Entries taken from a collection
——
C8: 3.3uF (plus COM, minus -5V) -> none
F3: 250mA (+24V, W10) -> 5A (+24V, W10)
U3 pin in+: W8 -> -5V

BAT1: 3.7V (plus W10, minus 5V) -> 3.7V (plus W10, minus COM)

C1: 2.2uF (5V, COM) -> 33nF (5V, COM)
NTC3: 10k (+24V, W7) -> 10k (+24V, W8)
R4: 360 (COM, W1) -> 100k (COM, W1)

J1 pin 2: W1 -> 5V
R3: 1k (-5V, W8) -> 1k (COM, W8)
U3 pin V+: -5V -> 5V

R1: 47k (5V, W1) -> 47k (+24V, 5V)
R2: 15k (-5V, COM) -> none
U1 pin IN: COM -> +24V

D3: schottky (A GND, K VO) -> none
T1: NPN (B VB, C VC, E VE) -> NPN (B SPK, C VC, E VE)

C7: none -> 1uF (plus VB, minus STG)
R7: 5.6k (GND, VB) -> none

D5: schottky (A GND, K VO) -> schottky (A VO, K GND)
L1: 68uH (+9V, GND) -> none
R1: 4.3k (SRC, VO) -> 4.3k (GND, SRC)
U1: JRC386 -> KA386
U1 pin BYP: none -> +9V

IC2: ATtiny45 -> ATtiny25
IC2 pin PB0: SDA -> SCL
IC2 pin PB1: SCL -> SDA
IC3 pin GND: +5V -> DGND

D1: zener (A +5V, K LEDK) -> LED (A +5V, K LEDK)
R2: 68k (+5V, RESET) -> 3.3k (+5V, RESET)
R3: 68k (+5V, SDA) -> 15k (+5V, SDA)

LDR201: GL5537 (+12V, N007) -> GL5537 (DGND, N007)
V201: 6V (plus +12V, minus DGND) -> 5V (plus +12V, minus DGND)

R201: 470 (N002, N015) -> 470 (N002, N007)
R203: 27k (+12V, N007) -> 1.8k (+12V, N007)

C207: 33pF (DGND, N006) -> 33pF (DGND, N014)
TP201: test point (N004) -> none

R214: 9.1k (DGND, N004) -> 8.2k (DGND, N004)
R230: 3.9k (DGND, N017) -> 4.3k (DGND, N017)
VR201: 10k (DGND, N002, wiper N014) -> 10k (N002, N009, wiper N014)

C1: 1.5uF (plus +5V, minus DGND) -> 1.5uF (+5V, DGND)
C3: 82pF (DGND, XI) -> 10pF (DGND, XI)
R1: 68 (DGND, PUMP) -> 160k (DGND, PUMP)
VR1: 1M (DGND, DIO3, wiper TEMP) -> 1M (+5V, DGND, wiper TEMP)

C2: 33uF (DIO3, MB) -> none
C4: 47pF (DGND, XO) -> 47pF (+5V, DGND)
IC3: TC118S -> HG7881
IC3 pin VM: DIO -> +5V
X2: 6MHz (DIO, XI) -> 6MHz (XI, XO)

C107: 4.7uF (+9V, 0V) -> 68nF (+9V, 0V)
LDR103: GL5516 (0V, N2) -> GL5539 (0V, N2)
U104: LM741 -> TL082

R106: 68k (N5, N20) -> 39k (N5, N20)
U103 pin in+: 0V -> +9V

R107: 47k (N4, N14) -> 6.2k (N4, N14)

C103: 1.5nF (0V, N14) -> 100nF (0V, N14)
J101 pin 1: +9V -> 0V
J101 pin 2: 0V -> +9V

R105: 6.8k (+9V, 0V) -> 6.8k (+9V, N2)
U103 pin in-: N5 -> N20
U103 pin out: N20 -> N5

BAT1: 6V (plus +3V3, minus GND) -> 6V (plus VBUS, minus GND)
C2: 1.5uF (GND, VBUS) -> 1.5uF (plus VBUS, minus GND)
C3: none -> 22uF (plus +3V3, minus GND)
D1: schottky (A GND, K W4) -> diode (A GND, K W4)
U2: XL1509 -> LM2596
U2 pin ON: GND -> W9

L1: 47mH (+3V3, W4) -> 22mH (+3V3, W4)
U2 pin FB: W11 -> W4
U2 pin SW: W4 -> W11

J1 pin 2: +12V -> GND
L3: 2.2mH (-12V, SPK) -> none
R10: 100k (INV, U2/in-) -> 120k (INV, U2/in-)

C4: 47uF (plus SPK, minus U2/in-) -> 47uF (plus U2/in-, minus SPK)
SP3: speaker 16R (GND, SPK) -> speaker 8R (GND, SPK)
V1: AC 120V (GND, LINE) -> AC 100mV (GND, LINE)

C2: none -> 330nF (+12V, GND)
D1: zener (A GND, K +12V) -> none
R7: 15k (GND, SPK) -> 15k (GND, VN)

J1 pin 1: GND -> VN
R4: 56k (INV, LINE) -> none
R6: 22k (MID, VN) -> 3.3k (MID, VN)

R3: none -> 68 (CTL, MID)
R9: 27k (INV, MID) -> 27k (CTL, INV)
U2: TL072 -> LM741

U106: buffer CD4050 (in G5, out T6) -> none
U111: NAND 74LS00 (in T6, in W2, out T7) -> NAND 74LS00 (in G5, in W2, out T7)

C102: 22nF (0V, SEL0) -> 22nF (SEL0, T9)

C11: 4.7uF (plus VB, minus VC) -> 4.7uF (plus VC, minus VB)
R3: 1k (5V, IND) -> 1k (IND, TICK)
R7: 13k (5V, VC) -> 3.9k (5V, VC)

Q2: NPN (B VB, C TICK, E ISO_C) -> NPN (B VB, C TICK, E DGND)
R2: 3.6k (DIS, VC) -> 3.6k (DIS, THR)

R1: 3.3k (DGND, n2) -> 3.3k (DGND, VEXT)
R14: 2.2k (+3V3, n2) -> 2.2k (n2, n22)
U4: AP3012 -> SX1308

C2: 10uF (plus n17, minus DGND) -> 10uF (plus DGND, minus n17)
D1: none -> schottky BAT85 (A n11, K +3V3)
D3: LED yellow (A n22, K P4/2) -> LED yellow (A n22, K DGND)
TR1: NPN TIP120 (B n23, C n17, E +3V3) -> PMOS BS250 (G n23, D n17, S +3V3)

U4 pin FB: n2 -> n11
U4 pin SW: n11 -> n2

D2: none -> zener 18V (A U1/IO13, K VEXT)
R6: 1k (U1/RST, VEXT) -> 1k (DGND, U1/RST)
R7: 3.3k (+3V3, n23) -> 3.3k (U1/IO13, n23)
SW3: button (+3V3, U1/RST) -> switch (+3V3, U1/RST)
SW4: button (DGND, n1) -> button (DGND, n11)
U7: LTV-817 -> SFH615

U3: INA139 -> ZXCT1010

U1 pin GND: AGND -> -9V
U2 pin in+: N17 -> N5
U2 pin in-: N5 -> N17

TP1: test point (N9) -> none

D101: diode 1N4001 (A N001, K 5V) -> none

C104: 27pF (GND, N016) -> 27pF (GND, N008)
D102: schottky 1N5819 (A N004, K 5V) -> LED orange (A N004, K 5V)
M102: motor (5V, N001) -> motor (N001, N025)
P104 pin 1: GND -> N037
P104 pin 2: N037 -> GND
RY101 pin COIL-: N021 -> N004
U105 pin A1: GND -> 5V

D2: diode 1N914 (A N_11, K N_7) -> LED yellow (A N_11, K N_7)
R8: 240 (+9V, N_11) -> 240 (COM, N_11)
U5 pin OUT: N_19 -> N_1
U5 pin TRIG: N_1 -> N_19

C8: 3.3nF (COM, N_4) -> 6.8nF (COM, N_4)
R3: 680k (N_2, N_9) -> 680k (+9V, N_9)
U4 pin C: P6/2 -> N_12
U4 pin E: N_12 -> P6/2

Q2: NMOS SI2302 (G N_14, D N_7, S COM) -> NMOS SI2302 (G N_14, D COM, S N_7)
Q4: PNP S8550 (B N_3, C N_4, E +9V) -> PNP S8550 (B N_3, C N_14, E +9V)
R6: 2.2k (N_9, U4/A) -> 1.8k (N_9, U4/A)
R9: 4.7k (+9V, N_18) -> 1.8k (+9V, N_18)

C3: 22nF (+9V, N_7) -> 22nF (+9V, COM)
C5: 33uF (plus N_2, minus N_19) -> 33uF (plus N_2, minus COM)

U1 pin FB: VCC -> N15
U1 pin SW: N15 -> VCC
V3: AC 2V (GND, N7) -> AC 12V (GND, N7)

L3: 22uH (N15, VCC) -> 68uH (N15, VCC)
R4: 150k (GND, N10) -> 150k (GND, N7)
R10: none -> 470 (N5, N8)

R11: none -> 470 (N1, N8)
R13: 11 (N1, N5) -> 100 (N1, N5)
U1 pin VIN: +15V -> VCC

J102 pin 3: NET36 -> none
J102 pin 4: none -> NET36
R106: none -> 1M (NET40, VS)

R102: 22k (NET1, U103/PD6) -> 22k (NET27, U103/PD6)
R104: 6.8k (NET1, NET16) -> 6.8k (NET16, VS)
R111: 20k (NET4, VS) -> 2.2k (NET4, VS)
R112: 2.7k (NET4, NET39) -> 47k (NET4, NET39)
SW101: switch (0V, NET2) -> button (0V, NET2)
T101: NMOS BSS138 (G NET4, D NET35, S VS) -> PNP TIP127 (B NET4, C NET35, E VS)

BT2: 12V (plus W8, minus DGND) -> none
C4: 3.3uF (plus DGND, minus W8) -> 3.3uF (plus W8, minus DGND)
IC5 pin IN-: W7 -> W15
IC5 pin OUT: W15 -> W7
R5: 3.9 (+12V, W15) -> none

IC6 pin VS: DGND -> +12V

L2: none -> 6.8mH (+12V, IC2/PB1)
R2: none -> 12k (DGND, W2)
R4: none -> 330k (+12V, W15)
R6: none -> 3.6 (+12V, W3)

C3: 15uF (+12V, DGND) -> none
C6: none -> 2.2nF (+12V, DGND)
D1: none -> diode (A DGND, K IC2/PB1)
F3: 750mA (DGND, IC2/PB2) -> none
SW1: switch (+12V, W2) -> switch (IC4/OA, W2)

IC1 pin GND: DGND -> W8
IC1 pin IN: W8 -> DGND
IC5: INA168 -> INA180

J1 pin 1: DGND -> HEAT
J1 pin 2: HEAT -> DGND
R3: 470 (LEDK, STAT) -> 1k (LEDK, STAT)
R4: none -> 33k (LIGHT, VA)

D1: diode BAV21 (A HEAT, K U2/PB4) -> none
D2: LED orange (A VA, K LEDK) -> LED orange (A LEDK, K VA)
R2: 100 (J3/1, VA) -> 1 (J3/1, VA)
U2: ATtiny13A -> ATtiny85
——
To do
Please show each line in the records above that contains "wiper".

Finished task
VR201: 10k (DGND, N002, wiper N014) -> 10k (N002, N009, wiper N014)
VR1: 1M (DGND, DIO3, wiper TEMP) -> 1M (+5V, DGND, wiper TEMP)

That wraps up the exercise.